◆ **Exercise description**
From the records below, find each line with the string "duck" and copy it.

>>>>>

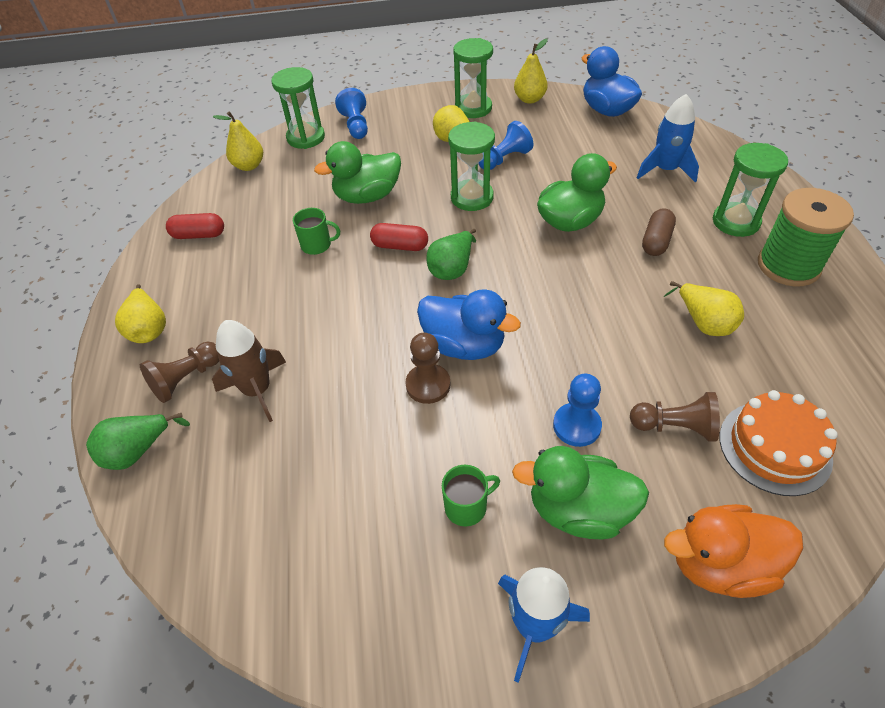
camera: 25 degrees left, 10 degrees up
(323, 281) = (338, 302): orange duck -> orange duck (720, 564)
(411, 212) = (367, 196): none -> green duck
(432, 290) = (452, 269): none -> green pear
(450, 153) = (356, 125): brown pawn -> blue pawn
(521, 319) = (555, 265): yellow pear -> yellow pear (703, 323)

<<<<<

◆ **Exercise answer**
(323, 281) = (338, 302): orange duck -> orange duck (720, 564)
(411, 212) = (367, 196): none -> green duck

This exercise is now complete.